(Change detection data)
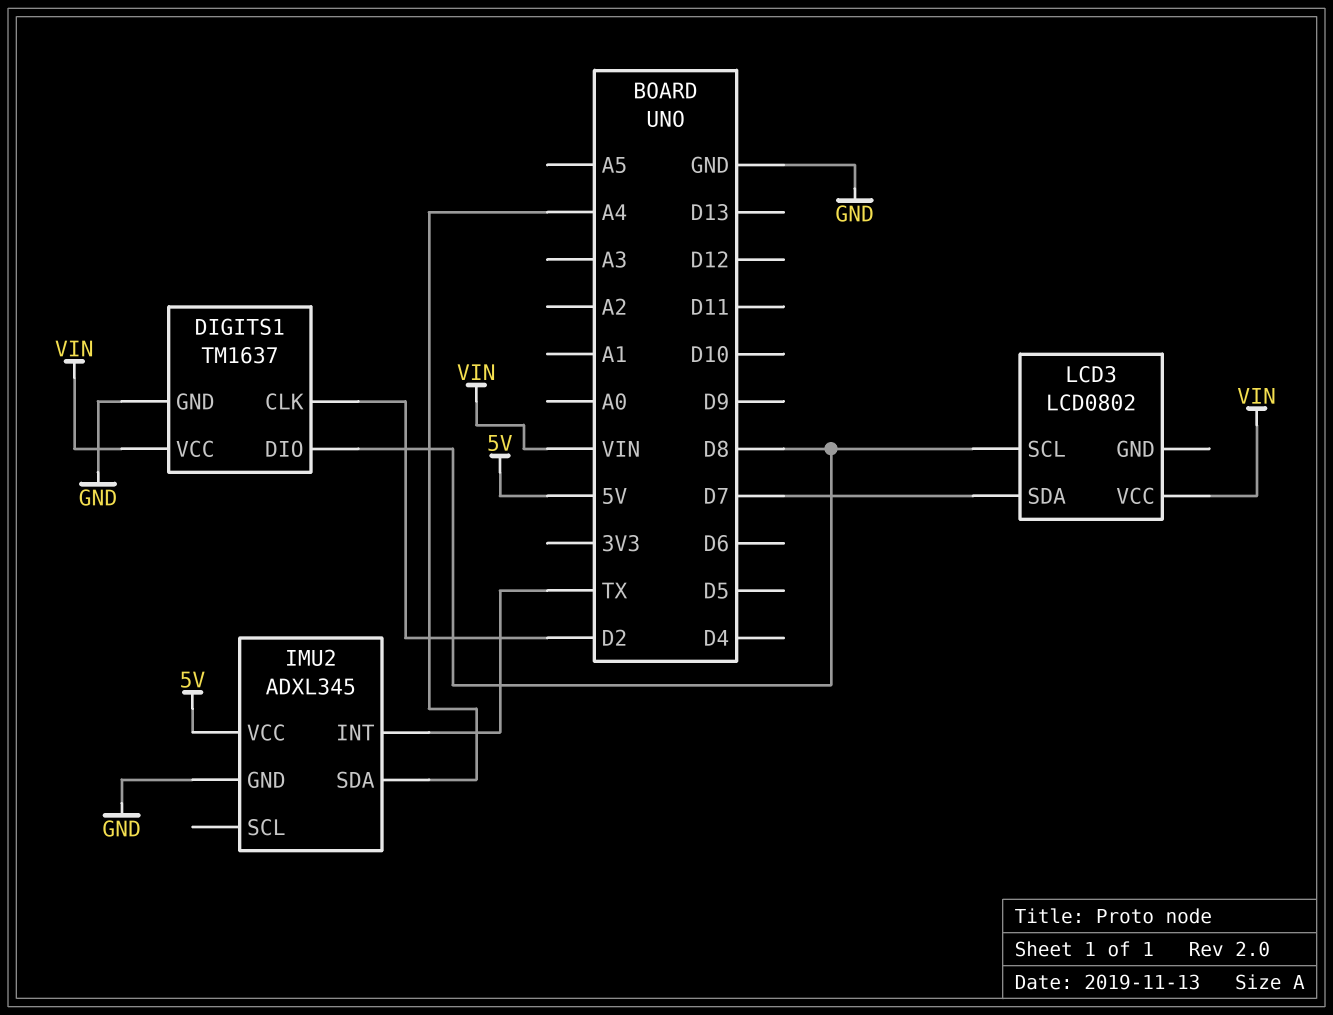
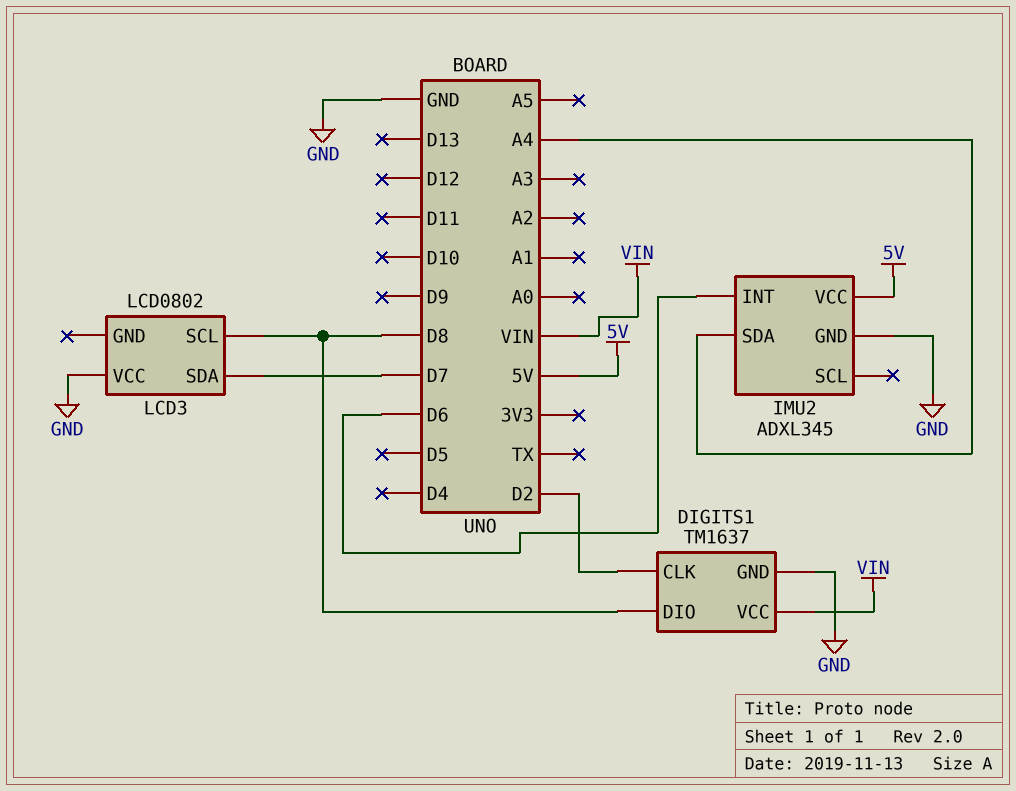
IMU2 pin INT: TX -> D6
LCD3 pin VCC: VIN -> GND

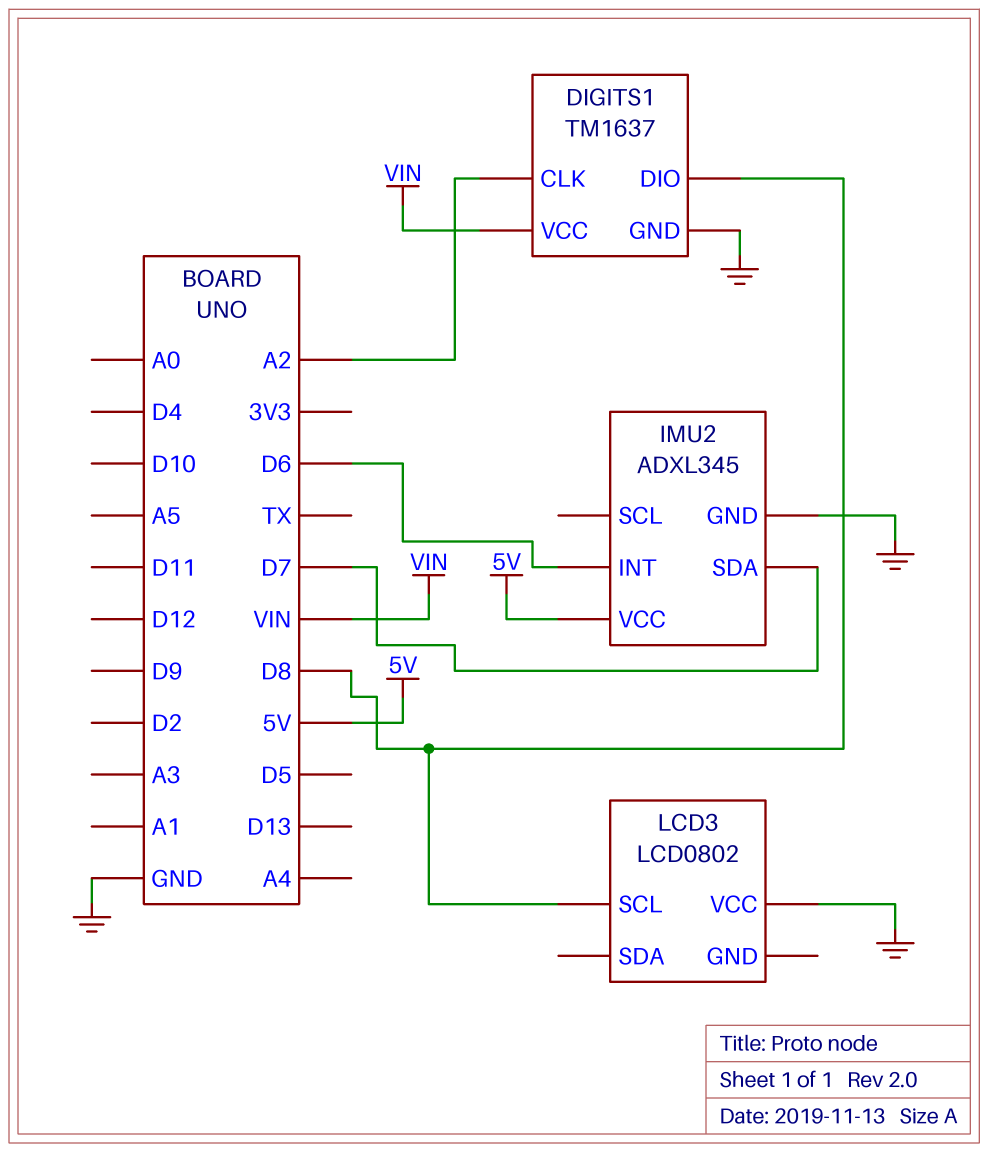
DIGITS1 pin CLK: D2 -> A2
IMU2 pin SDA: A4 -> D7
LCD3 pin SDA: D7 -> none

...

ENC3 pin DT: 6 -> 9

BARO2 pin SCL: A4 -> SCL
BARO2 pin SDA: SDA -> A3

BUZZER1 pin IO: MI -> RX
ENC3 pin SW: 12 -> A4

* [What the exercise asks]
When you reach the line with "LCD3 pin VCC: VIN -> GND" in the records above, begin repeating the lines exactly, and stop after the line with "LCD3 pin SDA: D7 -> none". Skip all pictures.

* [Exercise solution]
LCD3 pin VCC: VIN -> GND

DIGITS1 pin CLK: D2 -> A2
IMU2 pin SDA: A4 -> D7
LCD3 pin SDA: D7 -> none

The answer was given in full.